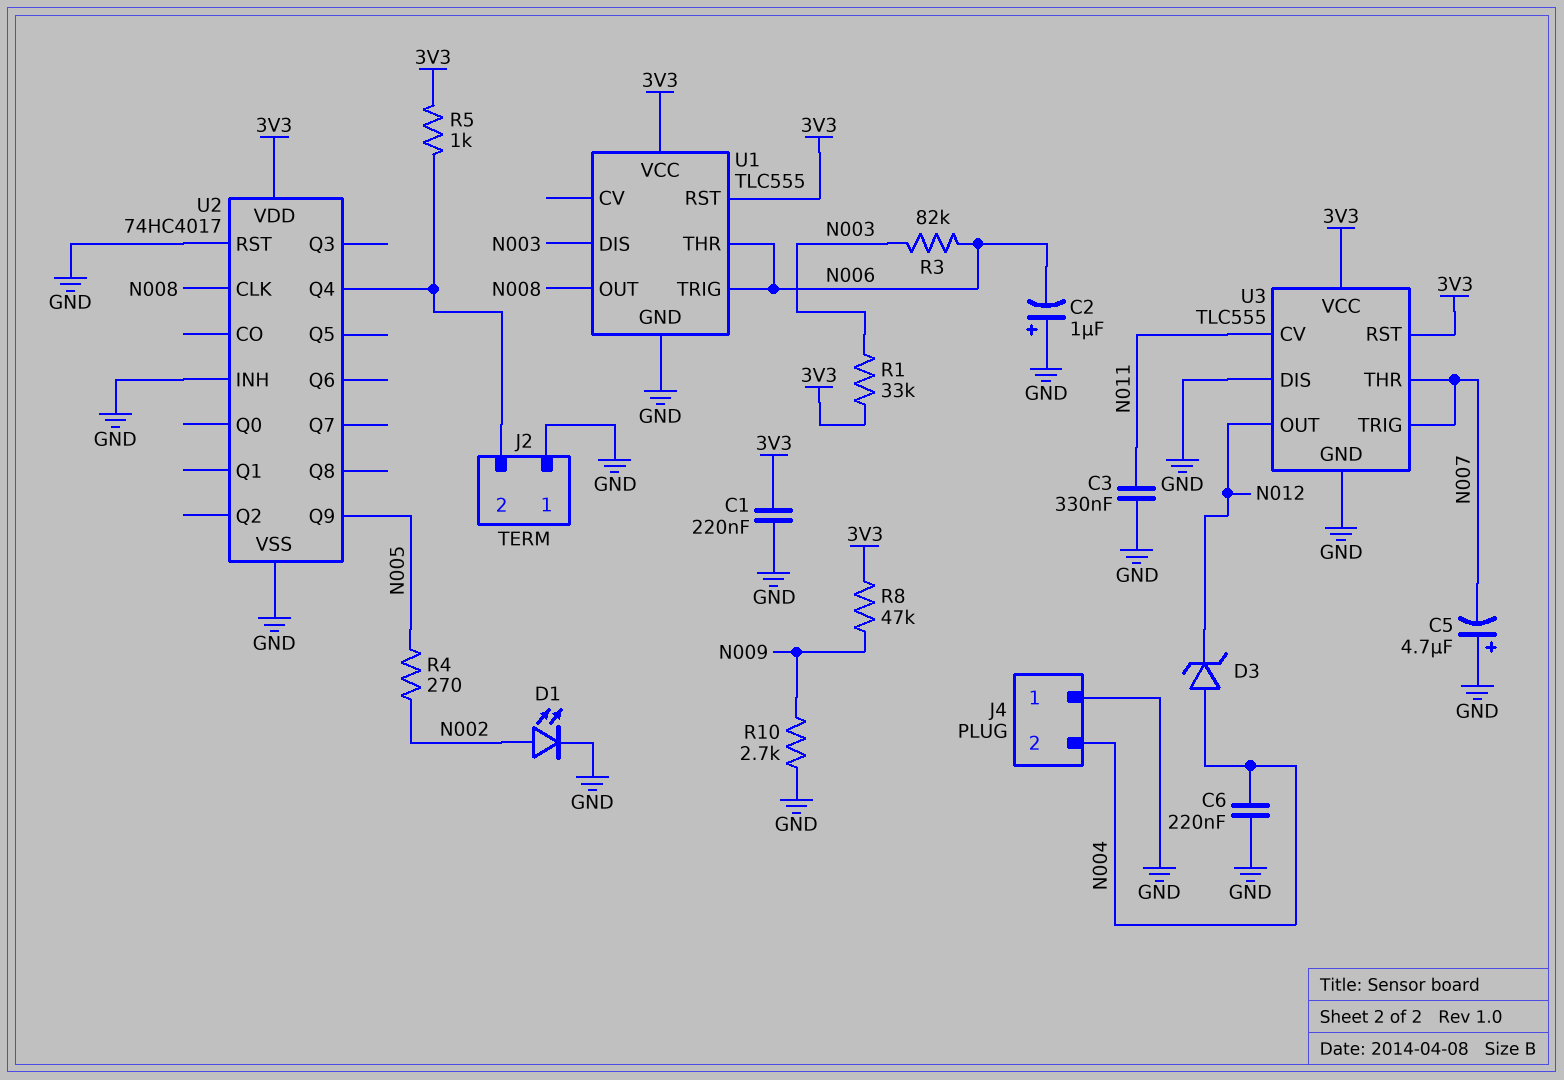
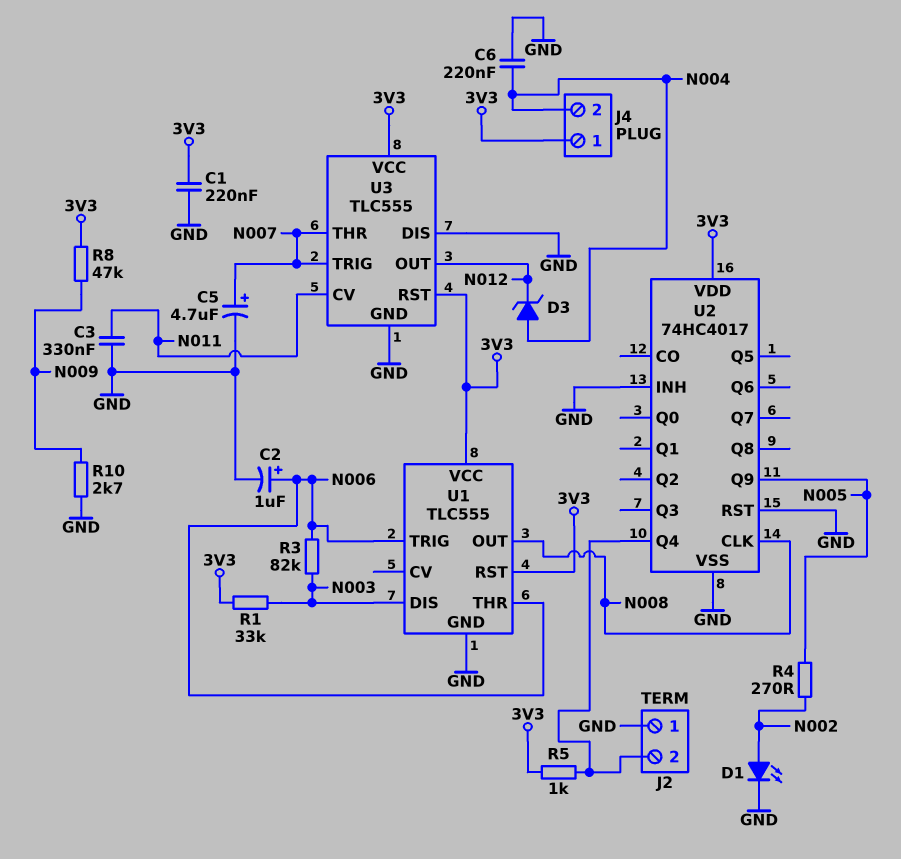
C2: 1uF (plus GND, minus N006) -> 1uF (plus N006, minus GND)
C5: 4.7uF (plus GND, minus N007) -> 4.7uF (plus N007, minus GND)
J4 pin 1: GND -> 3V3

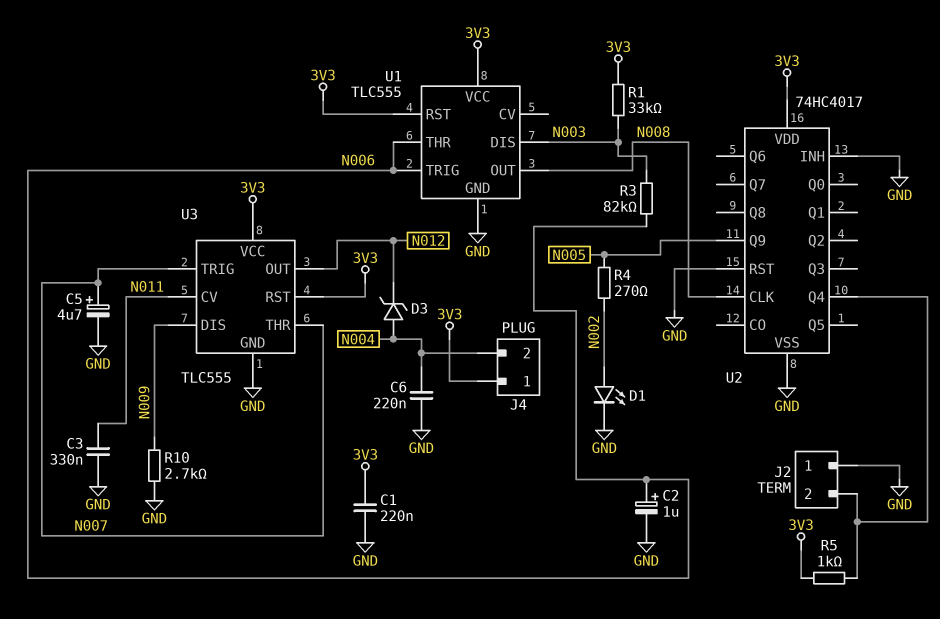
R8: 47k (3V3, N009) -> none
U3 pin DIS: GND -> N009

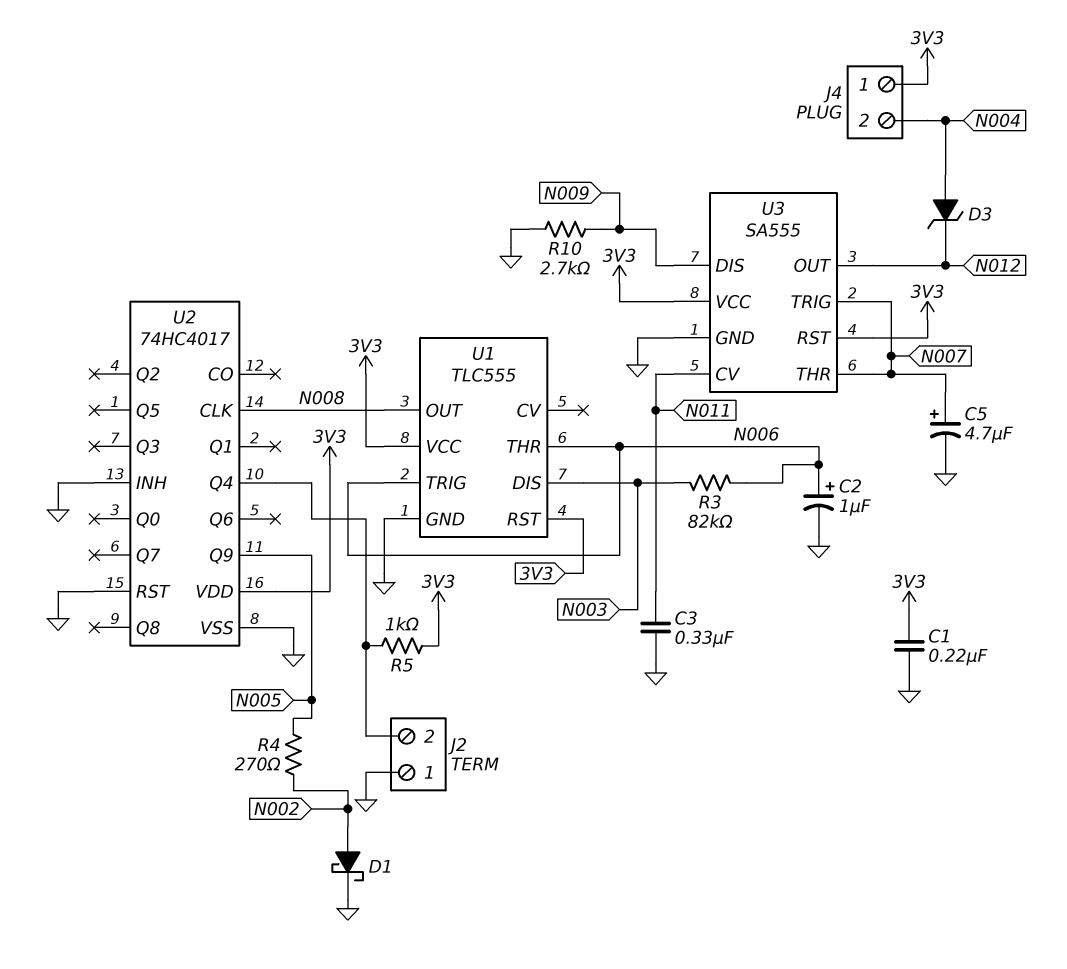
C6: 220nF (GND, N004) -> none
D1: LED (A N002, K GND) -> schottky (A N002, K GND)
R1: 33k (3V3, N003) -> none
U3: TLC555 -> SA555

++++++++

- Work to be completed
Output a verbatim copy of the lines from the line containing "J4 pin 1: GND -> 3V3" through the end of the data, both included, without any images.

- Exercise output
J4 pin 1: GND -> 3V3

R8: 47k (3V3, N009) -> none
U3 pin DIS: GND -> N009

C6: 220nF (GND, N004) -> none
D1: LED (A N002, K GND) -> schottky (A N002, K GND)
R1: 33k (3V3, N003) -> none
U3: TLC555 -> SA555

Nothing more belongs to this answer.